- _Task brief_: Across the records, count every line that includes "switch" and give the number by itself.
(Given records Opens)
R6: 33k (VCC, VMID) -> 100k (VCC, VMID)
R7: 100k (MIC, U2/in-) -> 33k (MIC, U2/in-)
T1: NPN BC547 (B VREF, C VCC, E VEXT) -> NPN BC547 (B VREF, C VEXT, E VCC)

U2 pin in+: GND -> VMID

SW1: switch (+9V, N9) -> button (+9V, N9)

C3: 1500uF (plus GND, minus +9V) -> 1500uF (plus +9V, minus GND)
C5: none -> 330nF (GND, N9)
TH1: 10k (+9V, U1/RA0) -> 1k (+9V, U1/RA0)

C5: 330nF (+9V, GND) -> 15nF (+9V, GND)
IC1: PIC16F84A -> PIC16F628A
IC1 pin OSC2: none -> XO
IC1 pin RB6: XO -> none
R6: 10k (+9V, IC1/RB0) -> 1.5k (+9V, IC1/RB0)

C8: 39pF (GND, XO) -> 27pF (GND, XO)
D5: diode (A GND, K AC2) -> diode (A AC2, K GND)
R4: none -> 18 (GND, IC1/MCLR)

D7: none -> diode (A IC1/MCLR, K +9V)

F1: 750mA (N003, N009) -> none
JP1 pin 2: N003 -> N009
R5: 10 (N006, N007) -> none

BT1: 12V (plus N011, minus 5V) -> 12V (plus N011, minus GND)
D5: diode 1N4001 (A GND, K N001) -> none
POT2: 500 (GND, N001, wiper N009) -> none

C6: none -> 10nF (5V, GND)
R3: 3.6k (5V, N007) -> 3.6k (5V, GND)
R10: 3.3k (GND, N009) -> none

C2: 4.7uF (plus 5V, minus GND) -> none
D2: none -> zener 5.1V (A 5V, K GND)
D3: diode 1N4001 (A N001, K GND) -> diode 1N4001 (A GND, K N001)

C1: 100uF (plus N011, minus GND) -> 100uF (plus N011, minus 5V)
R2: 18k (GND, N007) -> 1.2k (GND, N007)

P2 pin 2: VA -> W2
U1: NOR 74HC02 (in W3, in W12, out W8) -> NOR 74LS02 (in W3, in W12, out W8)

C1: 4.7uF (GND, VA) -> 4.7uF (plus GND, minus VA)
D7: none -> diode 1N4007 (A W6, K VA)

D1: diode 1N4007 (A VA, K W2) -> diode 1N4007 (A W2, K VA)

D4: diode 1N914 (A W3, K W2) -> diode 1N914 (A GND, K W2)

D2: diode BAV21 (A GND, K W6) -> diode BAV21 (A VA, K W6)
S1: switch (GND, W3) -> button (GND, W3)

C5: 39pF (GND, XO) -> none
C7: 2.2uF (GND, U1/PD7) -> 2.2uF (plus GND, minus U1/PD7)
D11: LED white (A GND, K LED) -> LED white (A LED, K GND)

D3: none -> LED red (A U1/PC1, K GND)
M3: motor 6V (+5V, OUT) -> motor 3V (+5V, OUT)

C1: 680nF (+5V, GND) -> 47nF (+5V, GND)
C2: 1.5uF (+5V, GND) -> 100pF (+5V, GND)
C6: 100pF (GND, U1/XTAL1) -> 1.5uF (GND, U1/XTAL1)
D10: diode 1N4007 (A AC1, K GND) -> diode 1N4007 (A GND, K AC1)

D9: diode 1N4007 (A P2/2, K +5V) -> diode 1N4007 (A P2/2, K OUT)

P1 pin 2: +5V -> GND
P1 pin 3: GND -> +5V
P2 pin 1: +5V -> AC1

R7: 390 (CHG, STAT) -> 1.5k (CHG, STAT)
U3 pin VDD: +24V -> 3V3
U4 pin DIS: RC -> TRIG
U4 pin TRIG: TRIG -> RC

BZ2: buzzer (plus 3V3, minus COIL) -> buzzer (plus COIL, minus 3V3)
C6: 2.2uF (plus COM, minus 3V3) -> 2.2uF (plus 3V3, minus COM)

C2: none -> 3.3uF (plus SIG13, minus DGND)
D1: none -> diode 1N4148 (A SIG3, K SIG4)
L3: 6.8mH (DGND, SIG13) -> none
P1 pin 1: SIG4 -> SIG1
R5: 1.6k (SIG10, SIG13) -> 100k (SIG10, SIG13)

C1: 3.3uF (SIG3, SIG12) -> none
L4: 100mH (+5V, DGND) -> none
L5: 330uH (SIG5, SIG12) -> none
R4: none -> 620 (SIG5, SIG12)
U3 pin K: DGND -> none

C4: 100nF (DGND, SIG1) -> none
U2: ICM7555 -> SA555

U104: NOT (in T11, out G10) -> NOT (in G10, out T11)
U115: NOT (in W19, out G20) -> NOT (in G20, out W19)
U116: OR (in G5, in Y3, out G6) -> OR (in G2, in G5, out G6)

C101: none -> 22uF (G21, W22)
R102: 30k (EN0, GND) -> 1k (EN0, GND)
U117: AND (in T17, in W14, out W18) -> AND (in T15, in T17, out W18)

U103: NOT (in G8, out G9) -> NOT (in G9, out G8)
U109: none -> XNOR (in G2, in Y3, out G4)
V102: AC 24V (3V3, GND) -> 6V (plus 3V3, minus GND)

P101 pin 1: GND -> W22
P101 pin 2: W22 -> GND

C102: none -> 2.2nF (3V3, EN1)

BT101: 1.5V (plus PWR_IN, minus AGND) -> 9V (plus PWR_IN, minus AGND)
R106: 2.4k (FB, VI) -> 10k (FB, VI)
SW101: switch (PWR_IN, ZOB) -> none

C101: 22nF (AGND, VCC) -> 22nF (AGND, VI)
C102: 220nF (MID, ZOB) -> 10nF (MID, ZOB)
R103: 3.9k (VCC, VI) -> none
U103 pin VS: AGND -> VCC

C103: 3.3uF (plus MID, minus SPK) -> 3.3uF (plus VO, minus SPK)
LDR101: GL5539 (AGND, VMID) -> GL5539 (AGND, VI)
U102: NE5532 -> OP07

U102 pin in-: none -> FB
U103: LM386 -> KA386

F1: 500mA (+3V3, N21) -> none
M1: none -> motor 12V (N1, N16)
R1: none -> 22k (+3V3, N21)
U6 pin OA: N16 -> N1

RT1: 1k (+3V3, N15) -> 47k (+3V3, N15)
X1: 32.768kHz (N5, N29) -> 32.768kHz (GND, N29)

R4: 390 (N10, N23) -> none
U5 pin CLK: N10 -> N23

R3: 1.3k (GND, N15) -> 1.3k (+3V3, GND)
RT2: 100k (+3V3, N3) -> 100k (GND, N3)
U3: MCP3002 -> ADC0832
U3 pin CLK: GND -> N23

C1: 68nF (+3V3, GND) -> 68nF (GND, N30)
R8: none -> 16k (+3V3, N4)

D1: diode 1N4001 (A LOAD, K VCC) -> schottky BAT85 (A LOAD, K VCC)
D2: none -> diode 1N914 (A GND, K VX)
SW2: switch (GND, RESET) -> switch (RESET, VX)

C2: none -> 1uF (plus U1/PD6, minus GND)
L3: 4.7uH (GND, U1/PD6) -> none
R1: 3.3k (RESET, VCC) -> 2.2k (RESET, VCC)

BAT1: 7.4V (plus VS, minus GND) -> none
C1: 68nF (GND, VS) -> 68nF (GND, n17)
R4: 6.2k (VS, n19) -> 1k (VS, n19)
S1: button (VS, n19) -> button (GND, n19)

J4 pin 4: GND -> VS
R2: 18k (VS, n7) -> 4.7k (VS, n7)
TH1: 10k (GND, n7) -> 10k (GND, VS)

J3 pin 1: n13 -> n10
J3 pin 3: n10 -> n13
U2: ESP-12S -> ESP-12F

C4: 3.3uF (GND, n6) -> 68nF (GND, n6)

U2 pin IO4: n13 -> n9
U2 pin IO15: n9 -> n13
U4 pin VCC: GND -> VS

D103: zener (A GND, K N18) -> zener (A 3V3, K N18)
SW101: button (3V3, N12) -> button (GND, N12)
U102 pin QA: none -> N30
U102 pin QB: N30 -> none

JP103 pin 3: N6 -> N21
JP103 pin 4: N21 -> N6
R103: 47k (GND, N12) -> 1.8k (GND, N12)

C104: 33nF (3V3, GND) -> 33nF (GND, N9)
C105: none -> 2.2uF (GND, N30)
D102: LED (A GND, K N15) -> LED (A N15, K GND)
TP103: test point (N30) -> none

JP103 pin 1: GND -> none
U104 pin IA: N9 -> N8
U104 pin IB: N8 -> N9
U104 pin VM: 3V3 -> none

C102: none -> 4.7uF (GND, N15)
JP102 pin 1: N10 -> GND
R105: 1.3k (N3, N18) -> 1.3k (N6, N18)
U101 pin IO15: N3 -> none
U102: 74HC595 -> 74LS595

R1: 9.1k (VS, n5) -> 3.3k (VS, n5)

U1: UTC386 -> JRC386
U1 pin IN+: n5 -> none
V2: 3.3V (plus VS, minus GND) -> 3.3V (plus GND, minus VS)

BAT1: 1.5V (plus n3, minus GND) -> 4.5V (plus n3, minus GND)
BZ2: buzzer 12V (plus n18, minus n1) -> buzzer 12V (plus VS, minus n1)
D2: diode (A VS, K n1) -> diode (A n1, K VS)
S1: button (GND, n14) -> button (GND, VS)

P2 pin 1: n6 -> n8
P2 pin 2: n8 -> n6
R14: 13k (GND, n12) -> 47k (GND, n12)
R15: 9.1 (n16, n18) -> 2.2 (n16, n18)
(Given records Closes)
- _Output of the exercise_: 4